> What you need to do
Start to finish, copy the data exactly.

> Information
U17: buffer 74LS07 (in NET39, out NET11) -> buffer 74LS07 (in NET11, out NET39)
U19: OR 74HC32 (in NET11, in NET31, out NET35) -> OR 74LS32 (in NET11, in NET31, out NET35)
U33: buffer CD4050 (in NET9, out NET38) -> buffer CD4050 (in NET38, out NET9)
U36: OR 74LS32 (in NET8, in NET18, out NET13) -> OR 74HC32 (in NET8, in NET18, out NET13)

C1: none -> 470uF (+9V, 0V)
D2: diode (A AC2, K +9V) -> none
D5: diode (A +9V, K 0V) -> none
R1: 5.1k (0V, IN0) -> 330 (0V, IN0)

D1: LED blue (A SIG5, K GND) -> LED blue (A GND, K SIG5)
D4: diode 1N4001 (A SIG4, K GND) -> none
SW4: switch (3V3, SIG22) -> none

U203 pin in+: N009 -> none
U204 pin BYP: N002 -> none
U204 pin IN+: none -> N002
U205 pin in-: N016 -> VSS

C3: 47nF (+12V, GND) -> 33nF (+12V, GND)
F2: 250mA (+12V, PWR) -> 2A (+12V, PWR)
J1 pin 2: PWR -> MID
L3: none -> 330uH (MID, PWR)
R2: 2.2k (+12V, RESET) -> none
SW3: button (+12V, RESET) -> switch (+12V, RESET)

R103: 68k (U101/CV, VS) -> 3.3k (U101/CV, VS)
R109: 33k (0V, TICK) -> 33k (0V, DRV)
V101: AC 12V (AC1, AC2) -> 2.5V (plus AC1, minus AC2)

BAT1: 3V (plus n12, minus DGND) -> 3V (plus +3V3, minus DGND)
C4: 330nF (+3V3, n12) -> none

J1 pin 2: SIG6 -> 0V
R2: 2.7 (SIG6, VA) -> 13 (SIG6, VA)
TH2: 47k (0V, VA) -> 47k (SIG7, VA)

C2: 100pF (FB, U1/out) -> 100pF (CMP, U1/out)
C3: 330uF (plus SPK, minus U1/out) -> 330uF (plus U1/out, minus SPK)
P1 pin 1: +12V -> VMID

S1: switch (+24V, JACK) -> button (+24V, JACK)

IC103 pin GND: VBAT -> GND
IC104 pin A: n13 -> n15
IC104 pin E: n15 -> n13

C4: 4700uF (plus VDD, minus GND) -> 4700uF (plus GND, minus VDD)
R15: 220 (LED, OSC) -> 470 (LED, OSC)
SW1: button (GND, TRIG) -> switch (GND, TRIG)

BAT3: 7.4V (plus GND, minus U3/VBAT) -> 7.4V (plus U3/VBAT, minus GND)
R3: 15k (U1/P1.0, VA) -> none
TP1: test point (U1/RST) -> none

> Exercise result
U17: buffer 74LS07 (in NET39, out NET11) -> buffer 74LS07 (in NET11, out NET39)
U19: OR 74HC32 (in NET11, in NET31, out NET35) -> OR 74LS32 (in NET11, in NET31, out NET35)
U33: buffer CD4050 (in NET9, out NET38) -> buffer CD4050 (in NET38, out NET9)
U36: OR 74LS32 (in NET8, in NET18, out NET13) -> OR 74HC32 (in NET8, in NET18, out NET13)

C1: none -> 470uF (+9V, 0V)
D2: diode (A AC2, K +9V) -> none
D5: diode (A +9V, K 0V) -> none
R1: 5.1k (0V, IN0) -> 330 (0V, IN0)

D1: LED blue (A SIG5, K GND) -> LED blue (A GND, K SIG5)
D4: diode 1N4001 (A SIG4, K GND) -> none
SW4: switch (3V3, SIG22) -> none

U203 pin in+: N009 -> none
U204 pin BYP: N002 -> none
U204 pin IN+: none -> N002
U205 pin in-: N016 -> VSS

C3: 47nF (+12V, GND) -> 33nF (+12V, GND)
F2: 250mA (+12V, PWR) -> 2A (+12V, PWR)
J1 pin 2: PWR -> MID
L3: none -> 330uH (MID, PWR)
R2: 2.2k (+12V, RESET) -> none
SW3: button (+12V, RESET) -> switch (+12V, RESET)

R103: 68k (U101/CV, VS) -> 3.3k (U101/CV, VS)
R109: 33k (0V, TICK) -> 33k (0V, DRV)
V101: AC 12V (AC1, AC2) -> 2.5V (plus AC1, minus AC2)

BAT1: 3V (plus n12, minus DGND) -> 3V (plus +3V3, minus DGND)
C4: 330nF (+3V3, n12) -> none

J1 pin 2: SIG6 -> 0V
R2: 2.7 (SIG6, VA) -> 13 (SIG6, VA)
TH2: 47k (0V, VA) -> 47k (SIG7, VA)

C2: 100pF (FB, U1/out) -> 100pF (CMP, U1/out)
C3: 330uF (plus SPK, minus U1/out) -> 330uF (plus U1/out, minus SPK)
P1 pin 1: +12V -> VMID

S1: switch (+24V, JACK) -> button (+24V, JACK)

IC103 pin GND: VBAT -> GND
IC104 pin A: n13 -> n15
IC104 pin E: n15 -> n13

C4: 4700uF (plus VDD, minus GND) -> 4700uF (plus GND, minus VDD)
R15: 220 (LED, OSC) -> 470 (LED, OSC)
SW1: button (GND, TRIG) -> switch (GND, TRIG)

BAT3: 7.4V (plus GND, minus U3/VBAT) -> 7.4V (plus U3/VBAT, minus GND)
R3: 15k (U1/P1.0, VA) -> none
TP1: test point (U1/RST) -> none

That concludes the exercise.